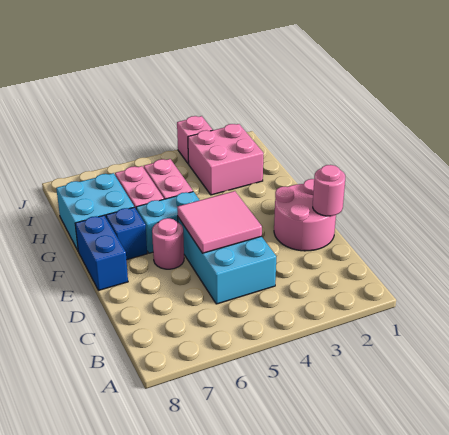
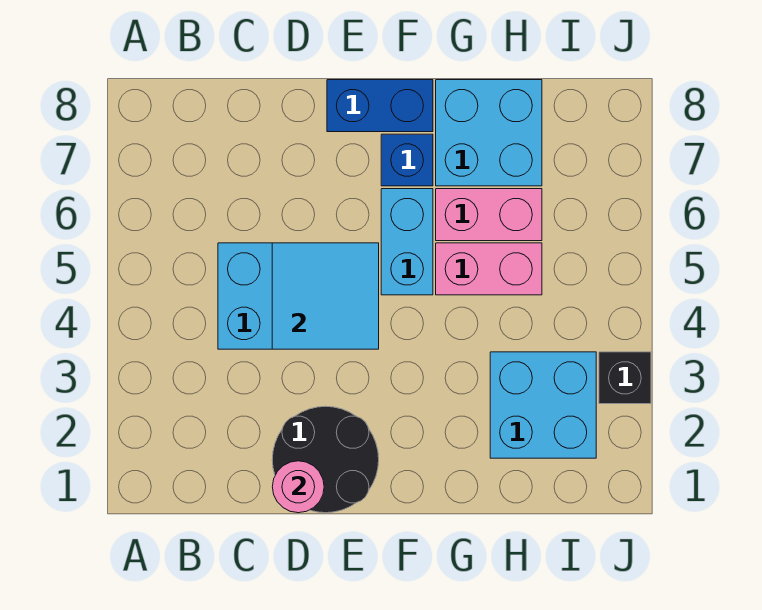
pink round brick D1:E2 level 1 -> black round brick D1:E2 level 1
pink tile D4:E5 level 2 -> cyan tile D4:E5 level 2
pink round brick E6 level 1 -> none
pink brick H2:I3 level 1 -> cyan brick H2:I3 level 1
pink brick J3 level 1 -> black brick J3 level 1

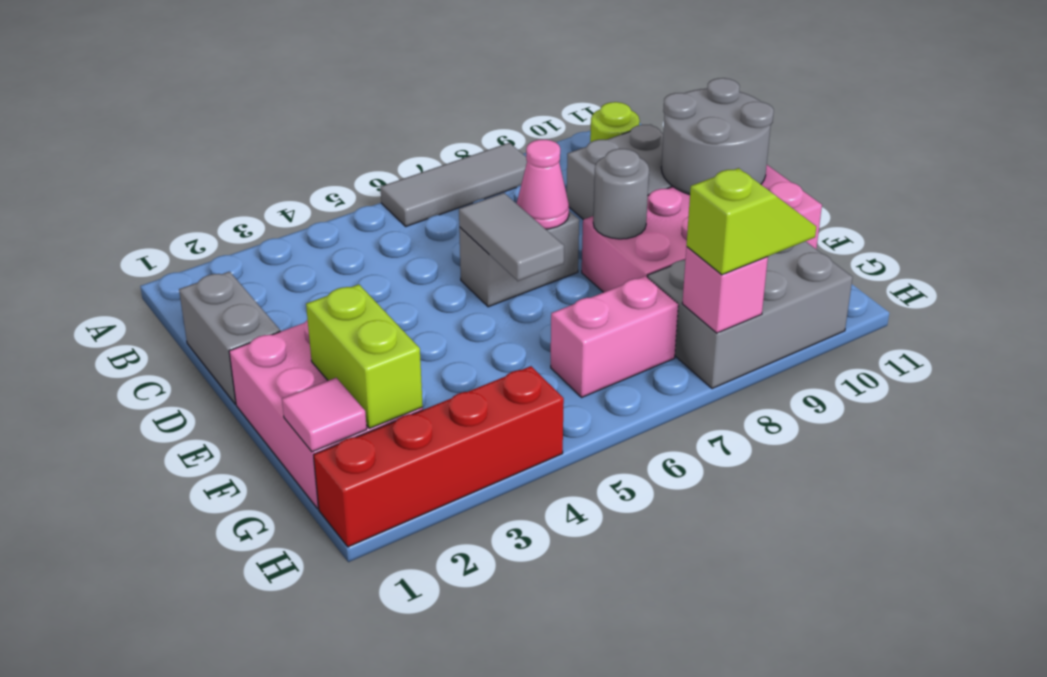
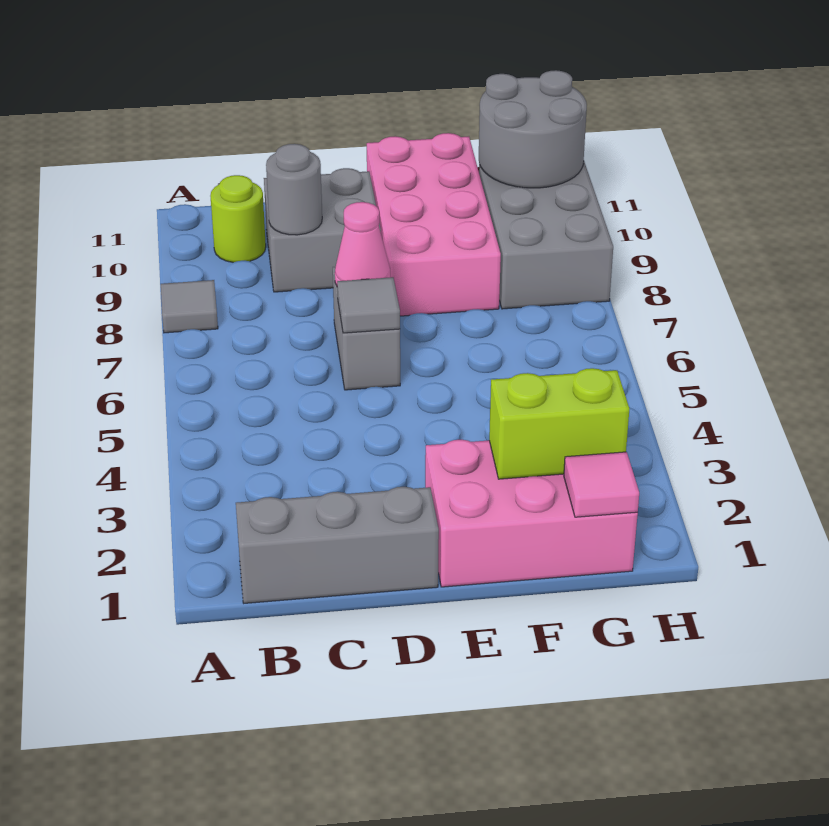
grey tile A6:A8 level 1 -> grey tile A8 level 1
grey brick C1:D1 level 1 -> grey brick B1:D1 level 1
grey tile D6:E6 level 2 -> grey tile D6 level 2
grey round brick D10:E11 level 2 -> grey round brick G10:H11 level 2
grey round brick E8 level 2 -> grey round brick C9 level 2
pink brick G6:G7 level 1 -> none
red brick H1:H4 level 1 -> none
pink brick H8 level 2 -> none
lime slope H8:H9 level 3 top 8 -> none

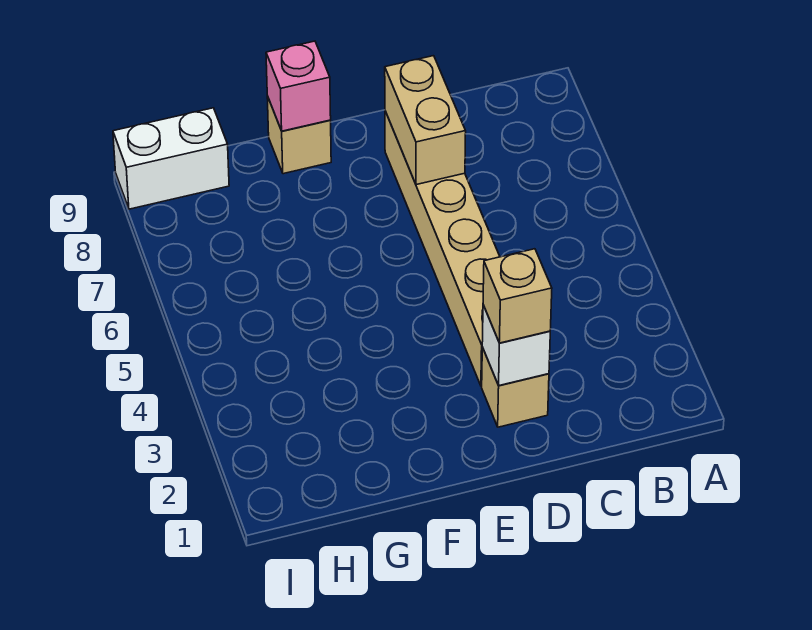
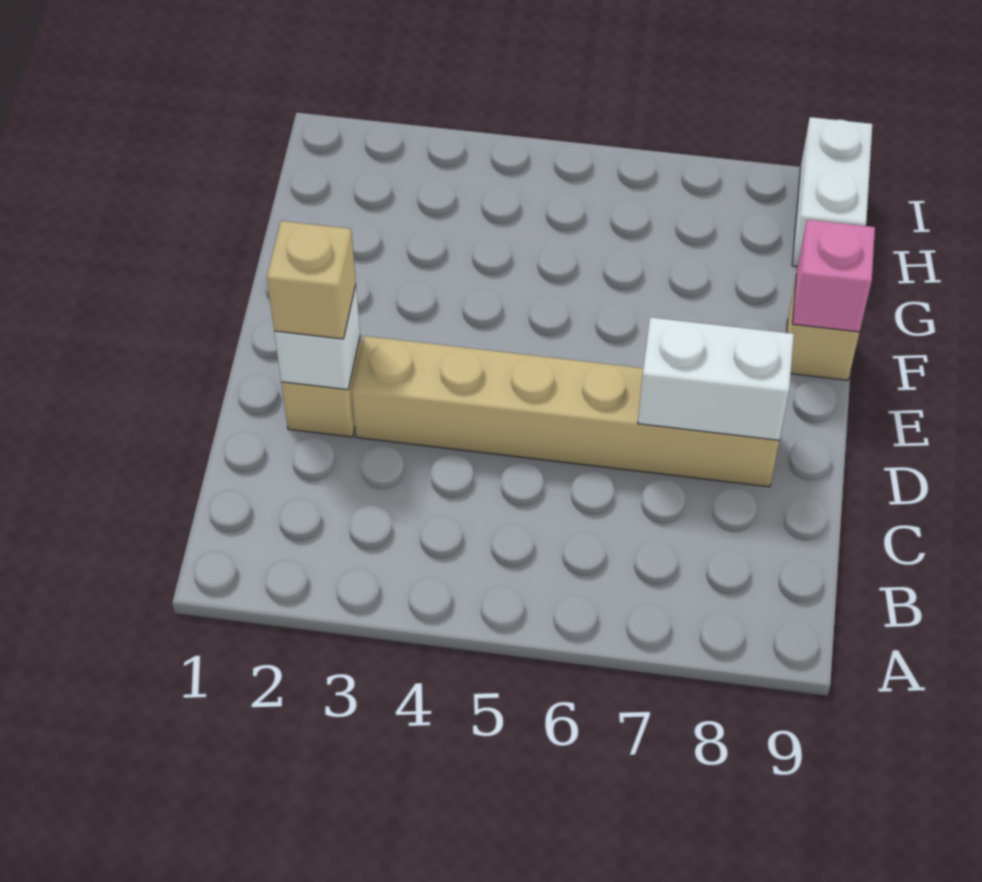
tan brick D7:D8 level 2 -> white brick D7:D8 level 2

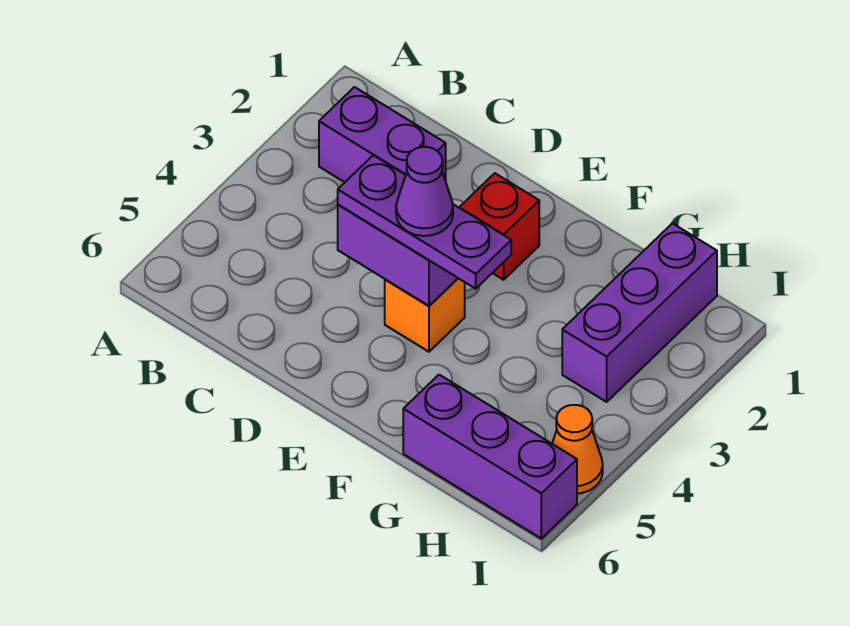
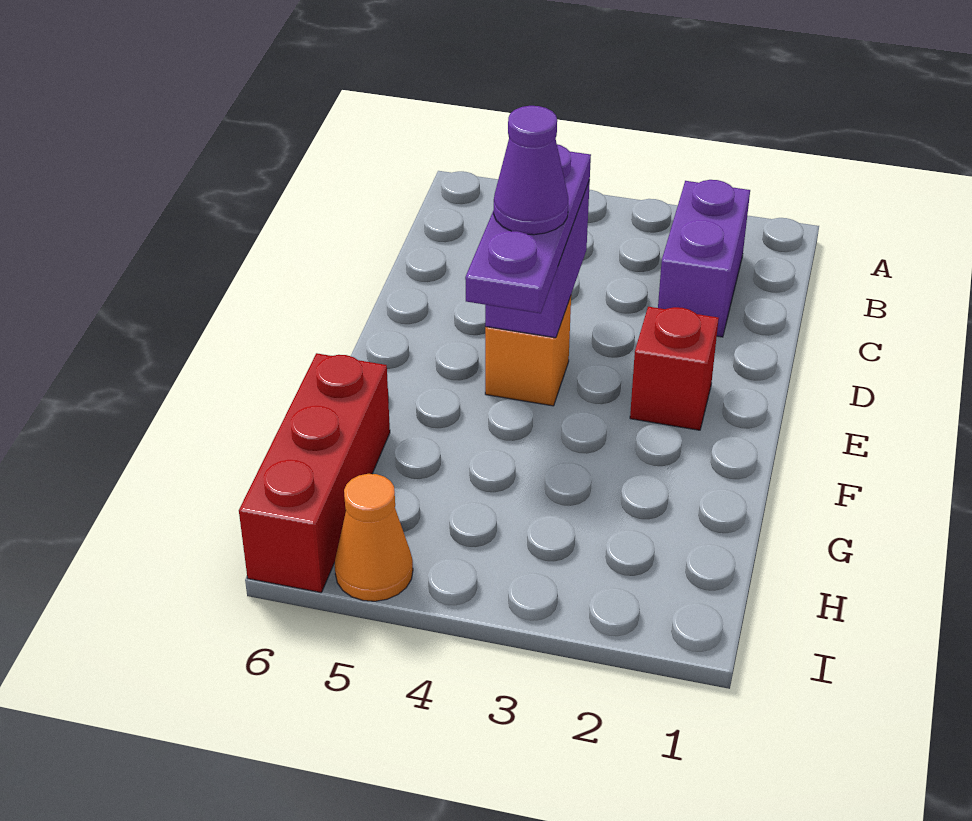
purple brick G6:I6 level 1 -> red brick G6:I6 level 1
purple brick H1:H3 level 1 -> none

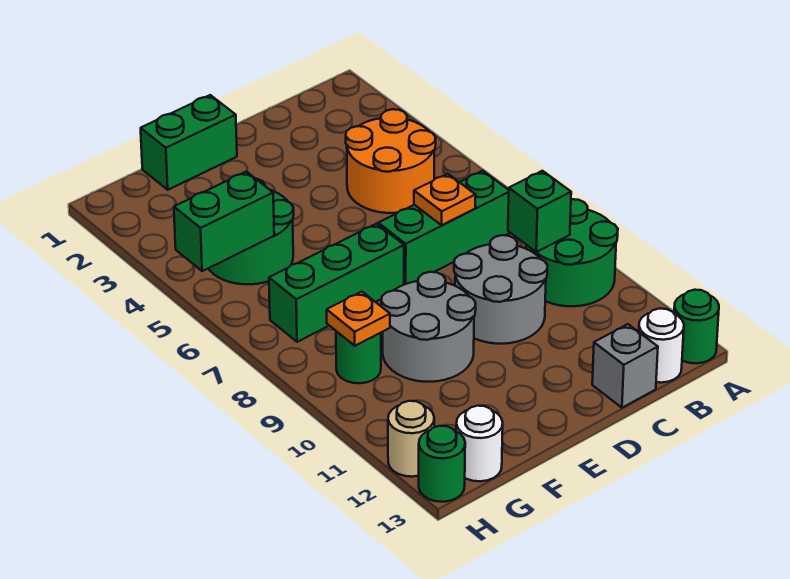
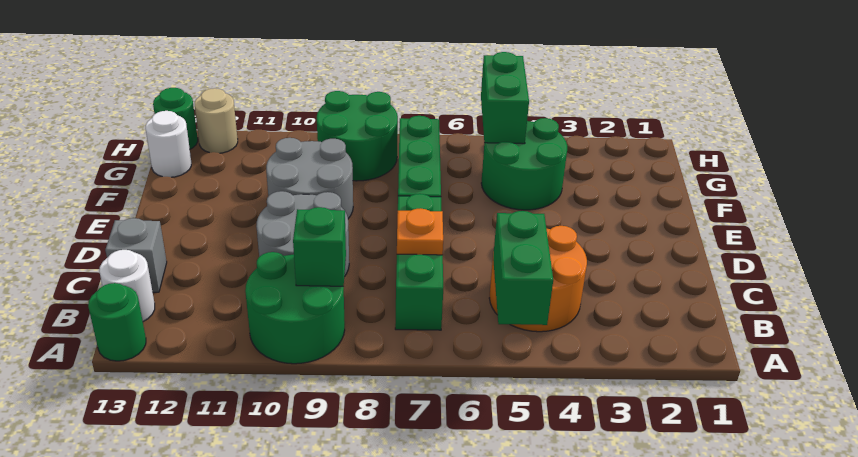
green brick E1:F1 level 1 -> green brick A5:B5 level 2
green round brick G9 level 1 -> green round brick G8:H9 level 1
orange plate G9 level 2 -> none

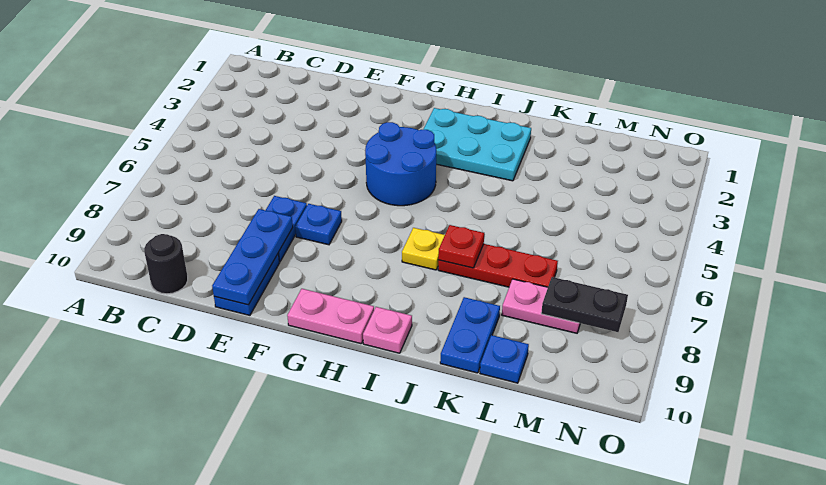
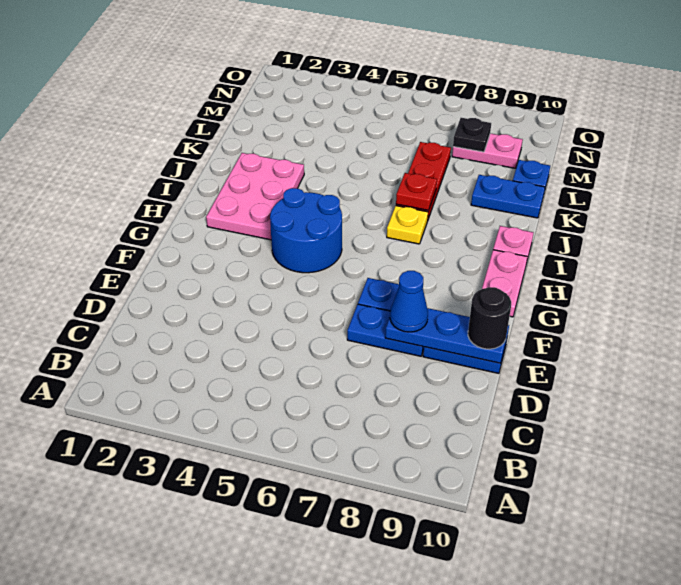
black round brick C10 level 1 -> black round brick E10 level 3
none -> blue cone E8 level 3
cyan plate H2:J3 level 1 -> pink plate H2:J3 level 1
pink plate L8:M8 level 1 -> pink plate M8:M9 level 1
black plate M8:N8 level 2 -> black plate M8 level 2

#### Exercise aim:
Every line from the line containing "grey tile D6:E6" through the last line above is to be printed exactly. Pictures are not copied.

#### Exercise answer:
grey tile D6:E6 level 2 -> grey tile D6 level 2
grey round brick D10:E11 level 2 -> grey round brick G10:H11 level 2
grey round brick E8 level 2 -> grey round brick C9 level 2
pink brick G6:G7 level 1 -> none
red brick H1:H4 level 1 -> none
pink brick H8 level 2 -> none
lime slope H8:H9 level 3 top 8 -> none

tan brick D7:D8 level 2 -> white brick D7:D8 level 2

purple brick G6:I6 level 1 -> red brick G6:I6 level 1
purple brick H1:H3 level 1 -> none

green brick E1:F1 level 1 -> green brick A5:B5 level 2
green round brick G9 level 1 -> green round brick G8:H9 level 1
orange plate G9 level 2 -> none

black round brick C10 level 1 -> black round brick E10 level 3
none -> blue cone E8 level 3
cyan plate H2:J3 level 1 -> pink plate H2:J3 level 1
pink plate L8:M8 level 1 -> pink plate M8:M9 level 1
black plate M8:N8 level 2 -> black plate M8 level 2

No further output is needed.